[[ Task inputs, beginning ]]
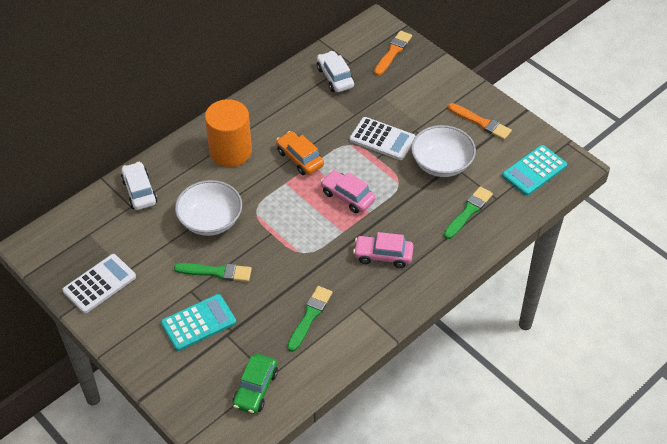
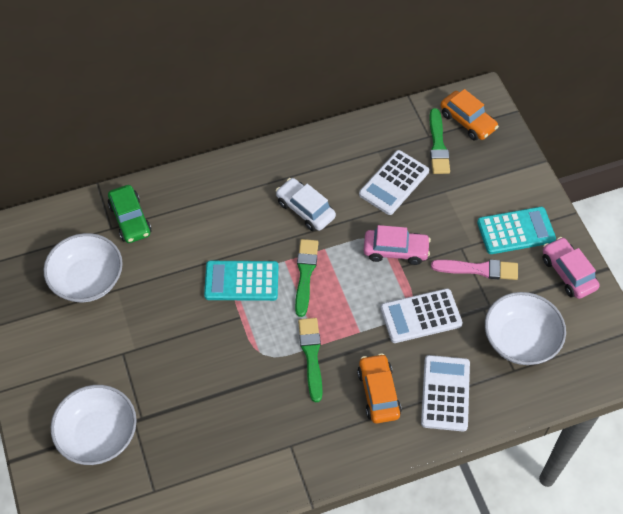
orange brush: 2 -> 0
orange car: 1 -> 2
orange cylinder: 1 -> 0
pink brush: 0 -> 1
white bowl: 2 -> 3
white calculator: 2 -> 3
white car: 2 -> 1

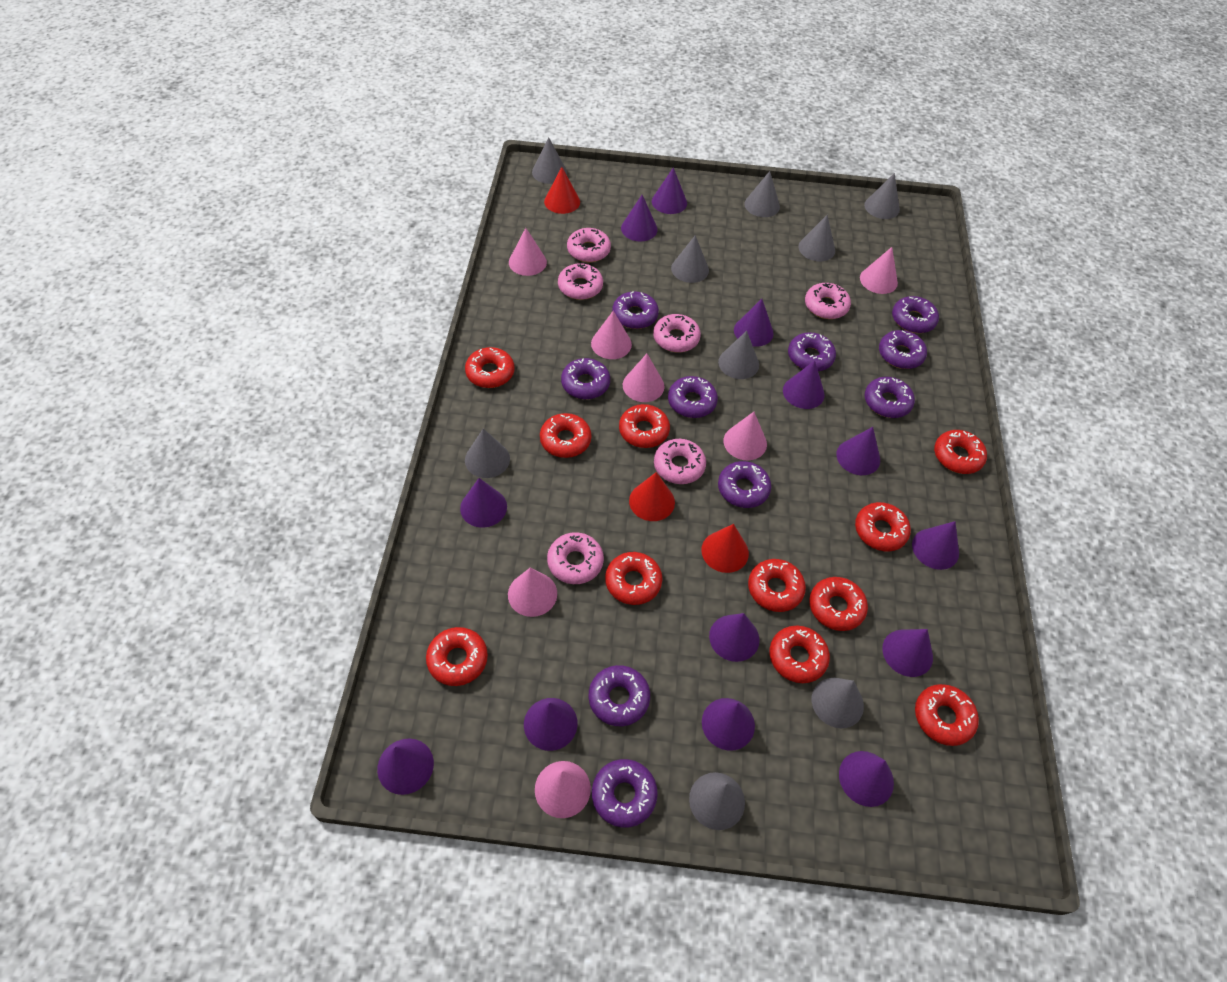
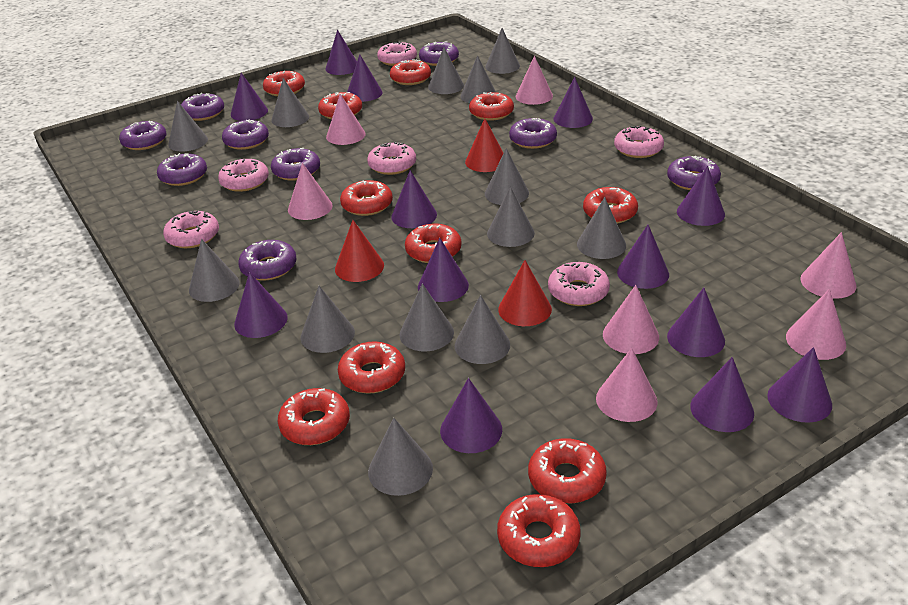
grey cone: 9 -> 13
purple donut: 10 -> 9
[[ Task inputs, end ]]
_Work to be completed:_ Leave the pictures aside and print exactly, and only, the lines from the one with "orange car: 1 -> 2" through the end of the data, both included.

_Result for this task:_
orange car: 1 -> 2
orange cylinder: 1 -> 0
pink brush: 0 -> 1
white bowl: 2 -> 3
white calculator: 2 -> 3
white car: 2 -> 1

grey cone: 9 -> 13
purple donut: 10 -> 9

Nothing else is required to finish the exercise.